__PROMPT__:
What is needed is every line of the data that includes the word "button". Please copy each one.

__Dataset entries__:

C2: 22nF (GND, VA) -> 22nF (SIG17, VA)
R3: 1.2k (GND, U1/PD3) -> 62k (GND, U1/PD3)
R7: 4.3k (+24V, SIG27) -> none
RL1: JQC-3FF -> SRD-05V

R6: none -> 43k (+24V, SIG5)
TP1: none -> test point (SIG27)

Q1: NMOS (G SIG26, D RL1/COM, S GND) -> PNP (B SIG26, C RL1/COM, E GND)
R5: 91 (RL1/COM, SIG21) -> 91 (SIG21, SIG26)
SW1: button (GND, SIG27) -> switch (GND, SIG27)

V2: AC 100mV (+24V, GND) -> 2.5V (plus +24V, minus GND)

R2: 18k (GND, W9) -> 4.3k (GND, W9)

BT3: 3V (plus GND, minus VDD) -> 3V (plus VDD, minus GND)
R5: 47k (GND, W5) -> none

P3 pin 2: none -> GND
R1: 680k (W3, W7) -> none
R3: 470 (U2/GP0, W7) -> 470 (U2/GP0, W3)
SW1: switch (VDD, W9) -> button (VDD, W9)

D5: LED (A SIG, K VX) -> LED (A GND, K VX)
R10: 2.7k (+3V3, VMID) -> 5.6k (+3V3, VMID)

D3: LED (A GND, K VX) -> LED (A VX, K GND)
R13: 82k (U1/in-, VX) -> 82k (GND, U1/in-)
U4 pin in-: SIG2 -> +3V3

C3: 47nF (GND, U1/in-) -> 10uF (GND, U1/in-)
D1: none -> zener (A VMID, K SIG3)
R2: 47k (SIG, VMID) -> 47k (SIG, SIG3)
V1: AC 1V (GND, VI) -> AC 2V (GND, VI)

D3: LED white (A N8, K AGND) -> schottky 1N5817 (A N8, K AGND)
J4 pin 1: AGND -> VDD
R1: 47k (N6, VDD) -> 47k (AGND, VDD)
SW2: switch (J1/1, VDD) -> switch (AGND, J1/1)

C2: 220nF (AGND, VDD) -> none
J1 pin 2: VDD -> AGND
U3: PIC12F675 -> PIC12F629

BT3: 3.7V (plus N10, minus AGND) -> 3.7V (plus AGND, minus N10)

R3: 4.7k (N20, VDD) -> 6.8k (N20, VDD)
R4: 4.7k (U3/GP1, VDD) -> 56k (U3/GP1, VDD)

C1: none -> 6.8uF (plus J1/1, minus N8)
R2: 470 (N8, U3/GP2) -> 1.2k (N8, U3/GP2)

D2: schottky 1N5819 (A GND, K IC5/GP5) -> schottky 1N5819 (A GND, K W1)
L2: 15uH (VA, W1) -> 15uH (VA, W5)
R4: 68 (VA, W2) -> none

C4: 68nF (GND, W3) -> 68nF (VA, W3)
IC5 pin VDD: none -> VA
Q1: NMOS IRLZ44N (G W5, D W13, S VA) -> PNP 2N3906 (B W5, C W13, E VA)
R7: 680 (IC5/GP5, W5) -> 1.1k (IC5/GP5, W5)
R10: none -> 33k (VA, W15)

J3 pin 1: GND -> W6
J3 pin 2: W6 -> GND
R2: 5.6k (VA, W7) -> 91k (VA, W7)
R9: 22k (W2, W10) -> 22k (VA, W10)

__RESULT OF THE EXERCISE__:
SW1: button (GND, SIG27) -> switch (GND, SIG27)
SW1: switch (VDD, W9) -> button (VDD, W9)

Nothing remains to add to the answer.